#### Assignment
Word for word, restate the records that follow.
:: Material supplied
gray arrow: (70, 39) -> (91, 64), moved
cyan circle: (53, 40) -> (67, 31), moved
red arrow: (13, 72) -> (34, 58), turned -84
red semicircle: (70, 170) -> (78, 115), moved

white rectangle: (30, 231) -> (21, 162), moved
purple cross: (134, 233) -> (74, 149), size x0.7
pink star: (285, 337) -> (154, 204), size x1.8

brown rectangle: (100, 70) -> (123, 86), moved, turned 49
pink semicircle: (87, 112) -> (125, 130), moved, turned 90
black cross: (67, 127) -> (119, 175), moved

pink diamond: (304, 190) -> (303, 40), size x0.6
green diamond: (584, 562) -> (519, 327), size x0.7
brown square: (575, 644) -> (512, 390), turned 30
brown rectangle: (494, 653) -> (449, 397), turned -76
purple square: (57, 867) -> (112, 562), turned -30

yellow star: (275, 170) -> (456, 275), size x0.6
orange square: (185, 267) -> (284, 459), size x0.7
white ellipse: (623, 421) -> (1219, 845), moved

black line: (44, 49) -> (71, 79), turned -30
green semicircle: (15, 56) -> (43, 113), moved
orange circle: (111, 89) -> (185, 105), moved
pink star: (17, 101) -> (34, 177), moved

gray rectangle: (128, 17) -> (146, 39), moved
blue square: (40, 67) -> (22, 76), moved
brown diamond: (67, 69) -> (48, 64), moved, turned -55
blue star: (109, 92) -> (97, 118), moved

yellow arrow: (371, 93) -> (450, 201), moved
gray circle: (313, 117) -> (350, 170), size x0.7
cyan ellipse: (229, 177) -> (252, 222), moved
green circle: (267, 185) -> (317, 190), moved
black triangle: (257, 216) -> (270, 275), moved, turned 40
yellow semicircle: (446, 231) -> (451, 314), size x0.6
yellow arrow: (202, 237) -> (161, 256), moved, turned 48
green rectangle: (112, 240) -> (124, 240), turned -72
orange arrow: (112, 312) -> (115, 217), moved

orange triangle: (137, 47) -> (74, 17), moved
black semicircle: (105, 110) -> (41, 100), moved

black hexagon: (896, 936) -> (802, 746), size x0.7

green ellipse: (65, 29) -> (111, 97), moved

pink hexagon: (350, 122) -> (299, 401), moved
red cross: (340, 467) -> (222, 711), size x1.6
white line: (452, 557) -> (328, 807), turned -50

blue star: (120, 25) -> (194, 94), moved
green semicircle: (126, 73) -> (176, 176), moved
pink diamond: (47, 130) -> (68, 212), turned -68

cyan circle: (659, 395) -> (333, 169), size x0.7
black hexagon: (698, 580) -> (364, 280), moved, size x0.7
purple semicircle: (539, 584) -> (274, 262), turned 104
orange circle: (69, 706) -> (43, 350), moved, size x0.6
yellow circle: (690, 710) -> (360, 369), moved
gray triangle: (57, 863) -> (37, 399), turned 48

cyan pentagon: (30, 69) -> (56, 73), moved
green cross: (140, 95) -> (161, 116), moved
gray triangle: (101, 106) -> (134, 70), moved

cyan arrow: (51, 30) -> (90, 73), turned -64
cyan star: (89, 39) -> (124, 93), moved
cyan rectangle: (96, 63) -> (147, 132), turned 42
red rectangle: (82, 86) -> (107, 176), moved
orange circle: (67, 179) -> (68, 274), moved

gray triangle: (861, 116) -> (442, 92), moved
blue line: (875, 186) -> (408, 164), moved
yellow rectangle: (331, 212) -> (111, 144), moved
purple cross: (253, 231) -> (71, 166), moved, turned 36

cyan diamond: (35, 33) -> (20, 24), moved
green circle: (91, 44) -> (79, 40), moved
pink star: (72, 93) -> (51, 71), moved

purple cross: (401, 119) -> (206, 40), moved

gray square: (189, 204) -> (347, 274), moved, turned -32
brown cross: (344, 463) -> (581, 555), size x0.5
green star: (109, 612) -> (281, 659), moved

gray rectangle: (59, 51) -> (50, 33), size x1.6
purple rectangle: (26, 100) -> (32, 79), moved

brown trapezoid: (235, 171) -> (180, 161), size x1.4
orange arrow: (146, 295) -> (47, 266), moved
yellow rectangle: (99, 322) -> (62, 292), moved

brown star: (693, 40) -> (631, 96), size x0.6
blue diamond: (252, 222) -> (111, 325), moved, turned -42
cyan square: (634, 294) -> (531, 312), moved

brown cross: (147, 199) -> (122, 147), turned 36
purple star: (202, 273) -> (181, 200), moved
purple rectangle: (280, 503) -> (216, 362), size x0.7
::::
#### Exercise output
gray arrow: (70, 39) -> (91, 64), moved
cyan circle: (53, 40) -> (67, 31), moved
red arrow: (13, 72) -> (34, 58), turned -84
red semicircle: (70, 170) -> (78, 115), moved

white rectangle: (30, 231) -> (21, 162), moved
purple cross: (134, 233) -> (74, 149), size x0.7
pink star: (285, 337) -> (154, 204), size x1.8

brown rectangle: (100, 70) -> (123, 86), moved, turned 49
pink semicircle: (87, 112) -> (125, 130), moved, turned 90
black cross: (67, 127) -> (119, 175), moved

pink diamond: (304, 190) -> (303, 40), size x0.6
green diamond: (584, 562) -> (519, 327), size x0.7
brown square: (575, 644) -> (512, 390), turned 30
brown rectangle: (494, 653) -> (449, 397), turned -76
purple square: (57, 867) -> (112, 562), turned -30

yellow star: (275, 170) -> (456, 275), size x0.6
orange square: (185, 267) -> (284, 459), size x0.7
white ellipse: (623, 421) -> (1219, 845), moved

black line: (44, 49) -> (71, 79), turned -30
green semicircle: (15, 56) -> (43, 113), moved
orange circle: (111, 89) -> (185, 105), moved
pink star: (17, 101) -> (34, 177), moved

gray rectangle: (128, 17) -> (146, 39), moved
blue square: (40, 67) -> (22, 76), moved
brown diamond: (67, 69) -> (48, 64), moved, turned -55
blue star: (109, 92) -> (97, 118), moved

yellow arrow: (371, 93) -> (450, 201), moved
gray circle: (313, 117) -> (350, 170), size x0.7
cyan ellipse: (229, 177) -> (252, 222), moved
green circle: (267, 185) -> (317, 190), moved
black triangle: (257, 216) -> (270, 275), moved, turned 40
yellow semicircle: (446, 231) -> (451, 314), size x0.6
yellow arrow: (202, 237) -> (161, 256), moved, turned 48
green rectangle: (112, 240) -> (124, 240), turned -72
orange arrow: (112, 312) -> (115, 217), moved

orange triangle: (137, 47) -> (74, 17), moved
black semicircle: (105, 110) -> (41, 100), moved

black hexagon: (896, 936) -> (802, 746), size x0.7

green ellipse: (65, 29) -> (111, 97), moved

pink hexagon: (350, 122) -> (299, 401), moved
red cross: (340, 467) -> (222, 711), size x1.6
white line: (452, 557) -> (328, 807), turned -50

blue star: (120, 25) -> (194, 94), moved
green semicircle: (126, 73) -> (176, 176), moved
pink diamond: (47, 130) -> (68, 212), turned -68

cyan circle: (659, 395) -> (333, 169), size x0.7
black hexagon: (698, 580) -> (364, 280), moved, size x0.7
purple semicircle: (539, 584) -> (274, 262), turned 104
orange circle: (69, 706) -> (43, 350), moved, size x0.6
yellow circle: (690, 710) -> (360, 369), moved
gray triangle: (57, 863) -> (37, 399), turned 48

cyan pentagon: (30, 69) -> (56, 73), moved
green cross: (140, 95) -> (161, 116), moved
gray triangle: (101, 106) -> (134, 70), moved

cyan arrow: (51, 30) -> (90, 73), turned -64
cyan star: (89, 39) -> (124, 93), moved
cyan rectangle: (96, 63) -> (147, 132), turned 42
red rectangle: (82, 86) -> (107, 176), moved
orange circle: (67, 179) -> (68, 274), moved

gray triangle: (861, 116) -> (442, 92), moved
blue line: (875, 186) -> (408, 164), moved
yellow rectangle: (331, 212) -> (111, 144), moved
purple cross: (253, 231) -> (71, 166), moved, turned 36

cyan diamond: (35, 33) -> (20, 24), moved
green circle: (91, 44) -> (79, 40), moved
pink star: (72, 93) -> (51, 71), moved

purple cross: (401, 119) -> (206, 40), moved

gray square: (189, 204) -> (347, 274), moved, turned -32
brown cross: (344, 463) -> (581, 555), size x0.5
green star: (109, 612) -> (281, 659), moved

gray rectangle: (59, 51) -> (50, 33), size x1.6
purple rectangle: (26, 100) -> (32, 79), moved

brown trapezoid: (235, 171) -> (180, 161), size x1.4
orange arrow: (146, 295) -> (47, 266), moved
yellow rectangle: (99, 322) -> (62, 292), moved

brown star: (693, 40) -> (631, 96), size x0.6
blue diamond: (252, 222) -> (111, 325), moved, turned -42
cyan square: (634, 294) -> (531, 312), moved

brown cross: (147, 199) -> (122, 147), turned 36
purple star: (202, 273) -> (181, 200), moved
purple rectangle: (280, 503) -> (216, 362), size x0.7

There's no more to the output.